> **Exercise**:
An exact restatement of the data is required, with the images omitted.

Segment Start: Dataset records

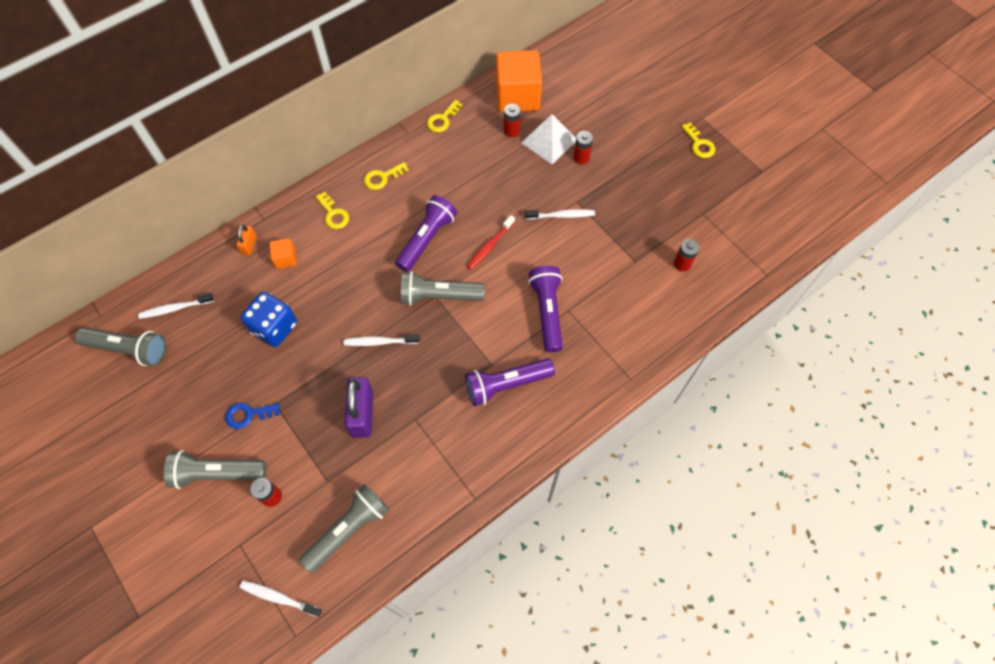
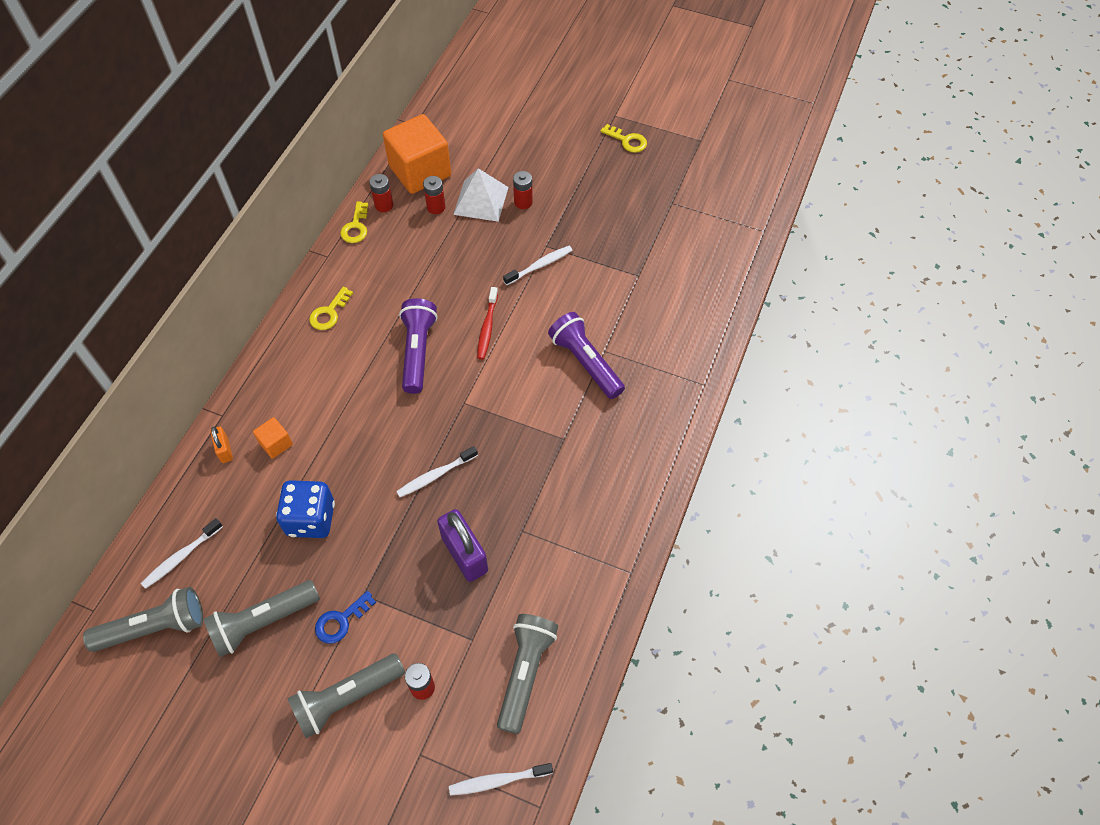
camera: 30 degrees left, 5 degrees down
yellow key [315,192,349,229] -> none
grey flashlight [401,271,485,306] -> grey flashlight moved to [204,580,320,657]
purple flashlight [465,358,555,406] -> none
red battery [674,239,699,272] -> red battery moved to [369,174,393,212]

Segment End: Dataset records

> **Written response**:
camera: 30 degrees left, 5 degrees down
yellow key [315,192,349,229] -> none
grey flashlight [401,271,485,306] -> grey flashlight moved to [204,580,320,657]
purple flashlight [465,358,555,406] -> none
red battery [674,239,699,272] -> red battery moved to [369,174,393,212]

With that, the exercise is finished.